* _ABOUT THIS EXERCISE_: Exact transcription, pictures omitted: begin at the top line of the records below and end with the line bearing "was: capsule/brown (3rd".

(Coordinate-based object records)
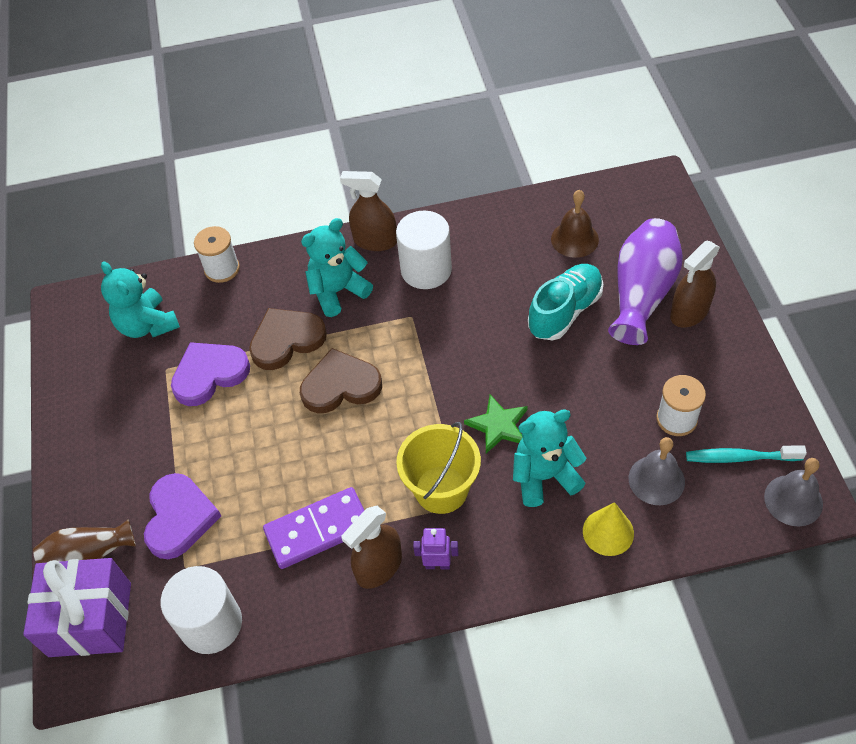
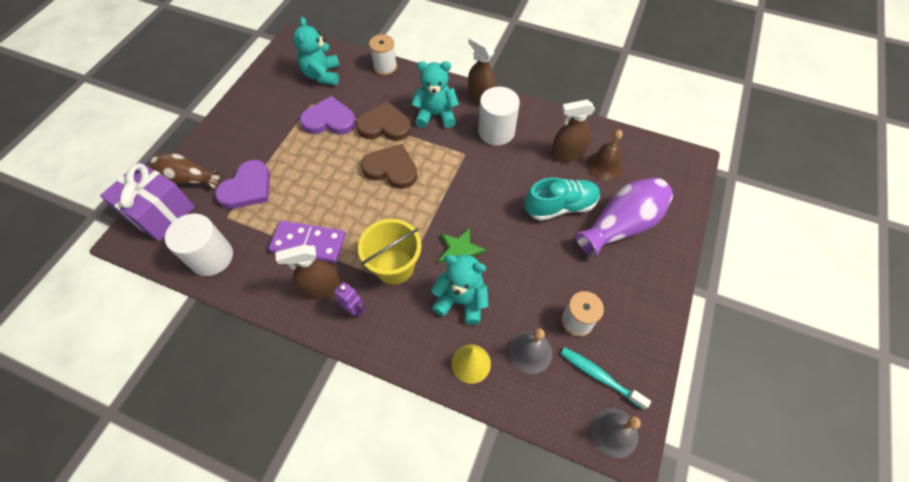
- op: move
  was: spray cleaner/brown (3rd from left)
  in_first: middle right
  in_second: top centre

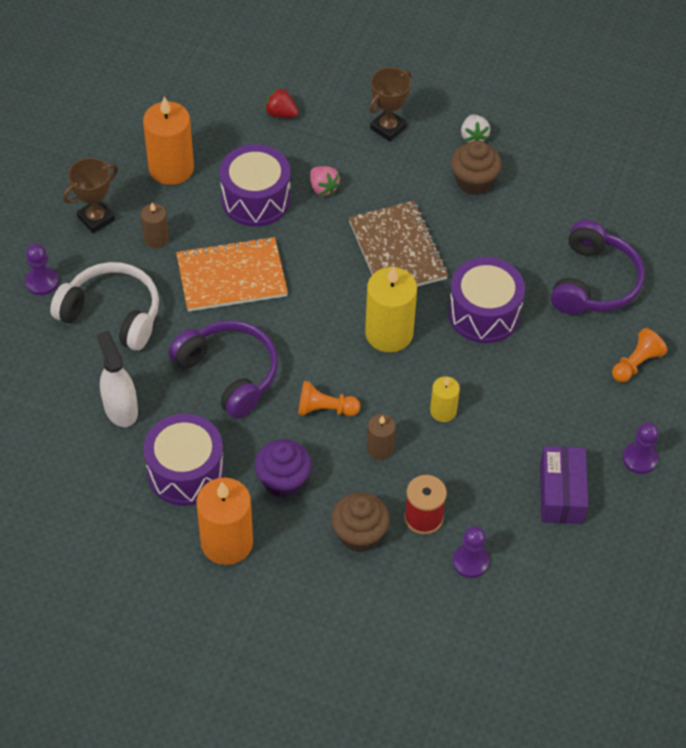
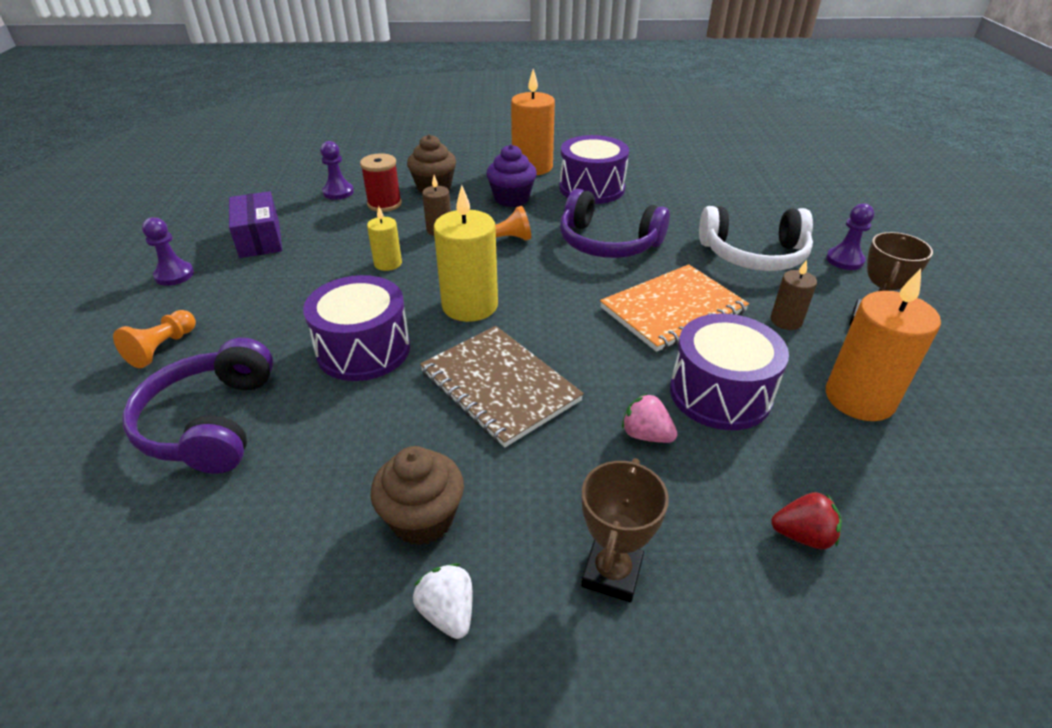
- op: delete
  was: spray cleaner/snow-white
  in_first: middle left

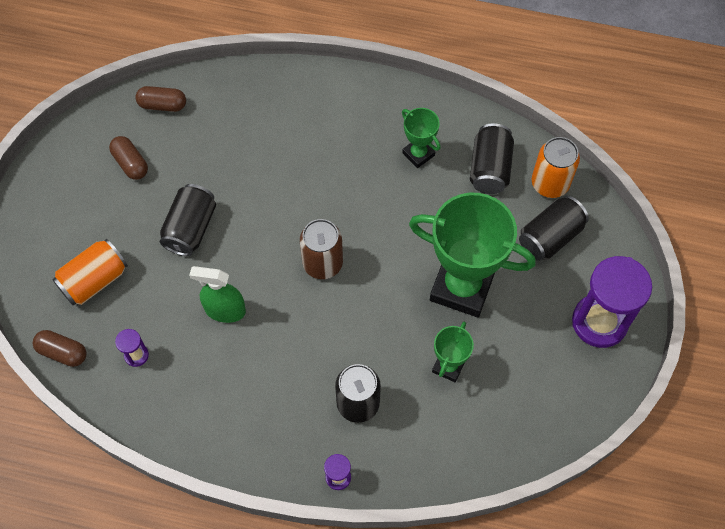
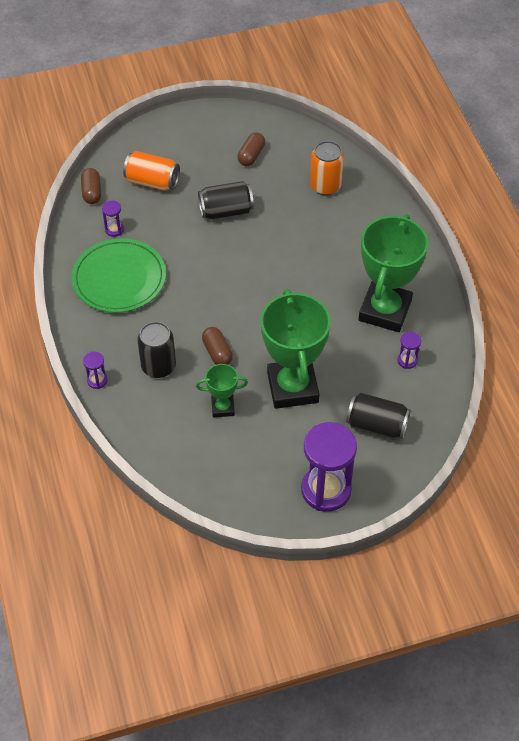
- op: insert
  now: flat dish/emerald
  in_second: middle left
- op: move
  was: capsule/brown (3rd from left in the first image)
  now: capsule/brown (2nd from left)
  in_first: top left
  in_second: centre
- op: move
  was: soda can/bright orange (2nd from left)
  in_first: top right
  in_second: top centre
- op: resize
  was: prize cup/emerald (1st from left in the first image)
  in_first: top centre
  in_second: middle right
  ratio: 2.08
- op: replace
  was: soda can/jet-black (3rd from left)
  now: hourglass/royal purple (4th from left)
  in_first: top right
  in_second: middle right
- op: delete
  was: spray cleaner/emerald
  in_first: middle left
- op: delete
  was: soda can/brown
  in_first: centre

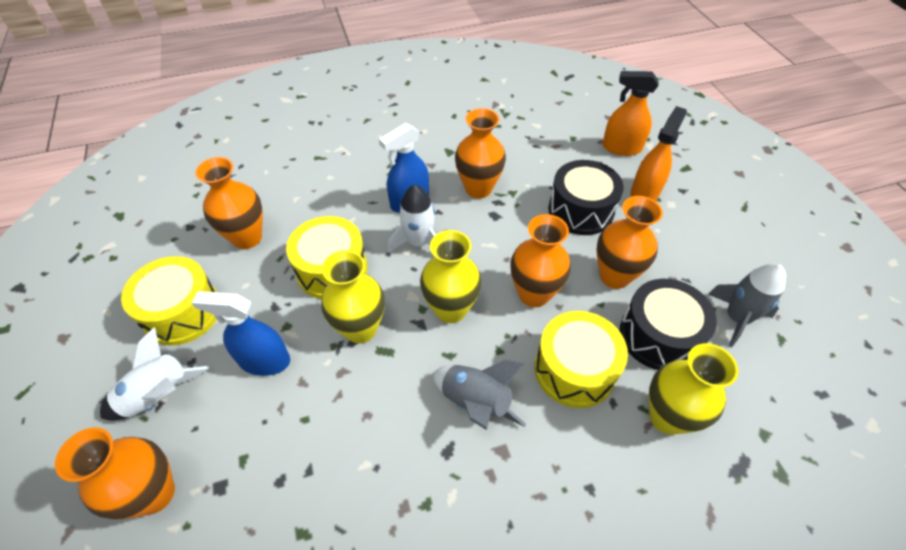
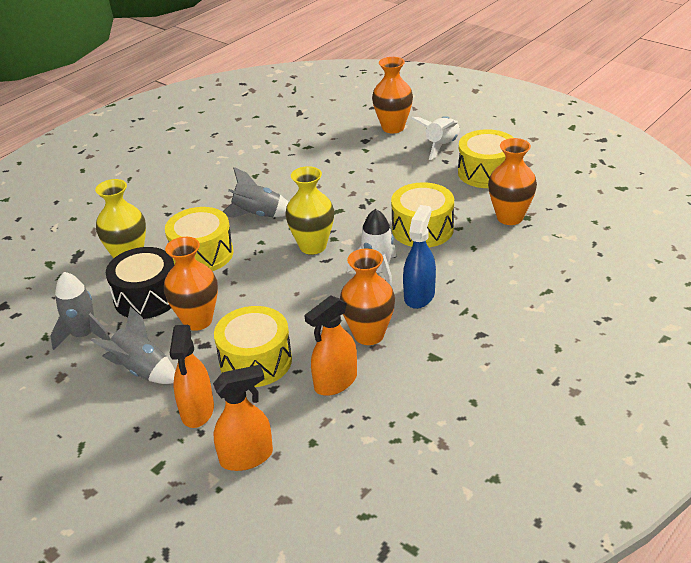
- op: insert
  now: rocket/grey (2nd from left)
  in_second: middle left
- op: recolor
  was: snare drum/jet-black (1st from left)
  now: snare drum/bright yellow (2nd from left)
  in_first: centre
  in_second: centre
- op: insert
  now: spray cleaner/bright orange (3rd from left)
  in_second: centre
- op: delete
  was: spray cleaner/cobalt (1st from left)
  in_first: middle left
- op: delete
  was: flower vase/bright yellow (1st from left)
  in_first: centre
- op: delete
  was: flower vase/bright orange (4th from left)
  in_first: centre

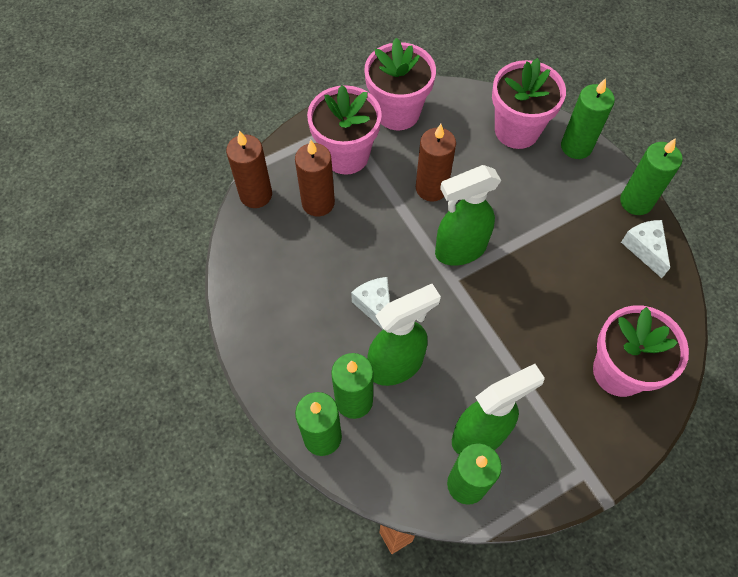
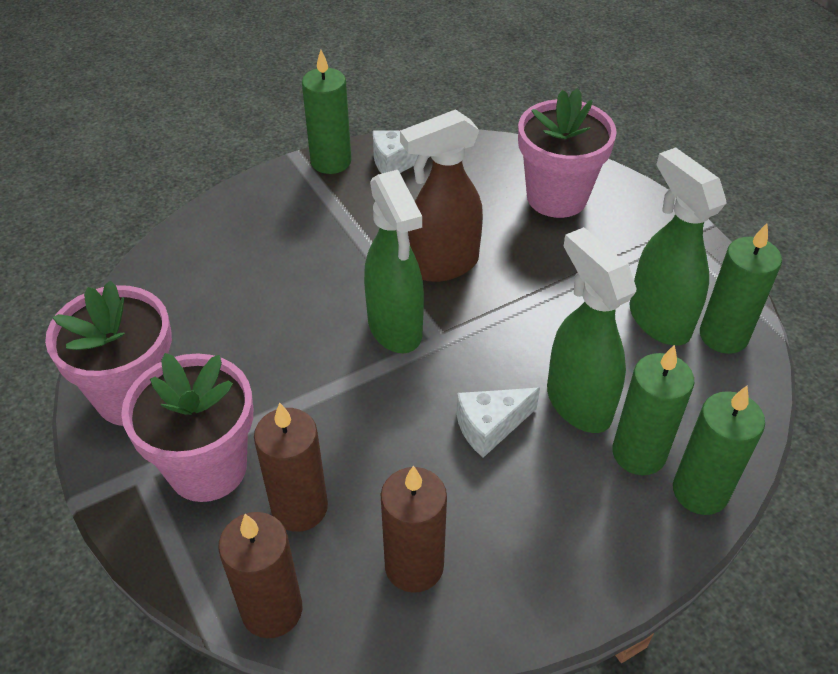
- op: move
  was: candle/brown (3rd from left)
  in_first: top centre
  in_second: bottom centre
- op: insert
  now: spray cleaner/brown
  in_second: top centre
- op: delete
  was: flower pot/rose-pink (3rd from left)
  in_first: top right
- op: delete
  was: candle/emerald (4th from left)
  in_first: top right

* _PROBLEM SOLUTION_:
- op: move
  was: spray cleaner/brown (3rd from left)
  in_first: middle right
  in_second: top centre

- op: delete
  was: spray cleaner/snow-white
  in_first: middle left

- op: insert
  now: flat dish/emerald
  in_second: middle left
- op: move
  was: capsule/brown (3rd from left in the first image)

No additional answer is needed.